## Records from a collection
_ _ _ _

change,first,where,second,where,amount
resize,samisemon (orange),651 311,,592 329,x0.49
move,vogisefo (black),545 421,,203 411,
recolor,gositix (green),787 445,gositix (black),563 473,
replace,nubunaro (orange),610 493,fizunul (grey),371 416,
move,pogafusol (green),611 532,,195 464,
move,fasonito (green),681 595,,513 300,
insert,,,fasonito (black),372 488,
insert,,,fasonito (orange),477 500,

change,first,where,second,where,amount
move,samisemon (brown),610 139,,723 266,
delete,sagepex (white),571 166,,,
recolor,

_ _ _ _

## What is required
Please copy each line of the entries in which the word "black" shows up.

## Your solution
move,vogisefo (black),545 421,,203 411,
recolor,gositix (green),787 445,gositix (black),563 473,
insert,,,fasonito (black),372 488,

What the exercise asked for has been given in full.